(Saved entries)
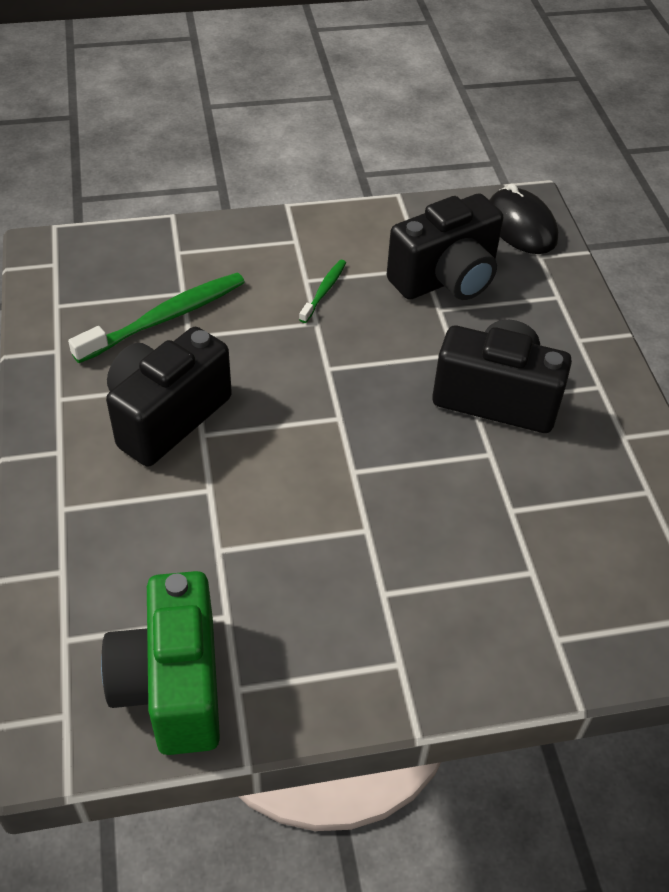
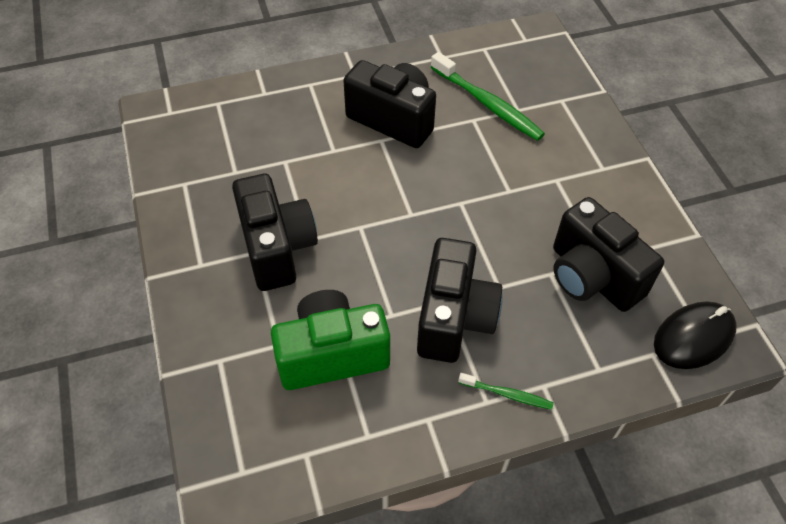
camera: 85 degrees right, 5 degrees up
(172, 685) = (187, 153): green camera -> green camera (332, 354)
(324, 291) = (547, 192): green toothbrush -> green toothbrush (507, 394)
(379, 566) = (277, 248): none -> black camera

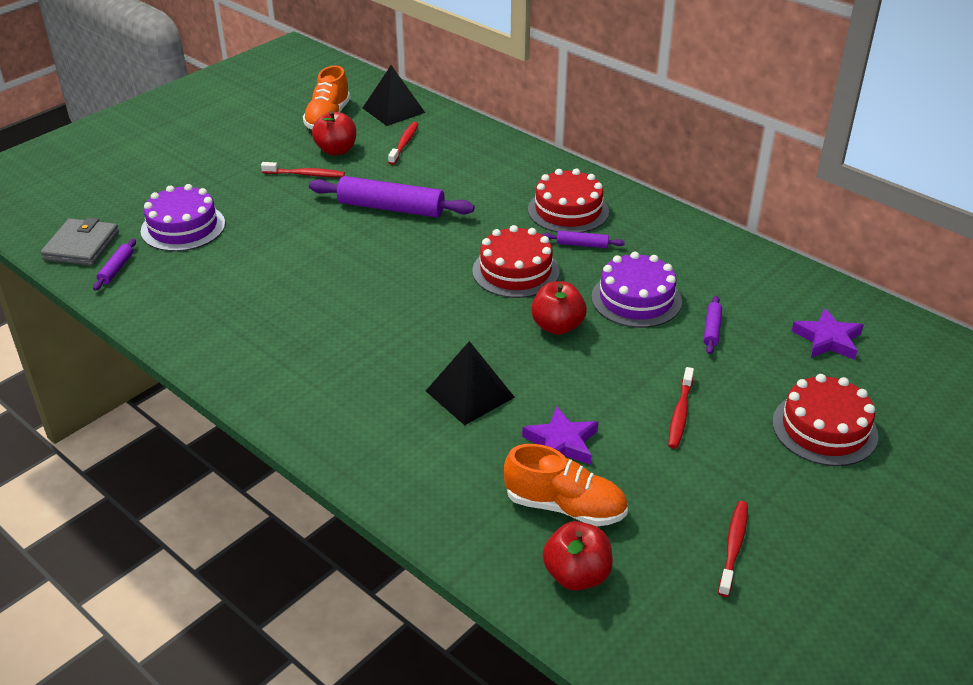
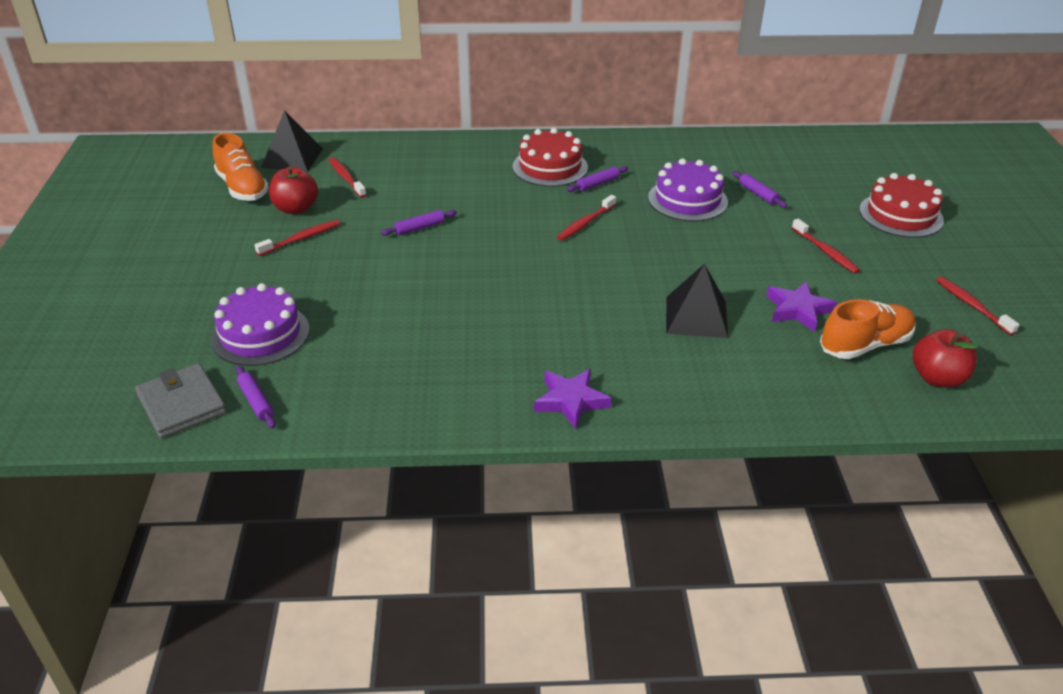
camera: 45 degrees left, 0 degrees up
(391, 208) = (419, 228): purple rolling pin -> purple rolling pin, size x0.46
(515, 271) = (585, 223): red cake -> red toothbrush
(557, 326) = (672, 242): red apple -> none
(827, 339) = (821, 166): purple star -> purple star (570, 401)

- [Task brief]: In the copy, include each entry exactly as written and none of the pictures.

- [Output for this task]:
camera: 85 degrees right, 5 degrees up
(172, 685) = (187, 153): green camera -> green camera (332, 354)
(324, 291) = (547, 192): green toothbrush -> green toothbrush (507, 394)
(379, 566) = (277, 248): none -> black camera

camera: 45 degrees left, 0 degrees up
(391, 208) = (419, 228): purple rolling pin -> purple rolling pin, size x0.46
(515, 271) = (585, 223): red cake -> red toothbrush
(557, 326) = (672, 242): red apple -> none
(827, 339) = (821, 166): purple star -> purple star (570, 401)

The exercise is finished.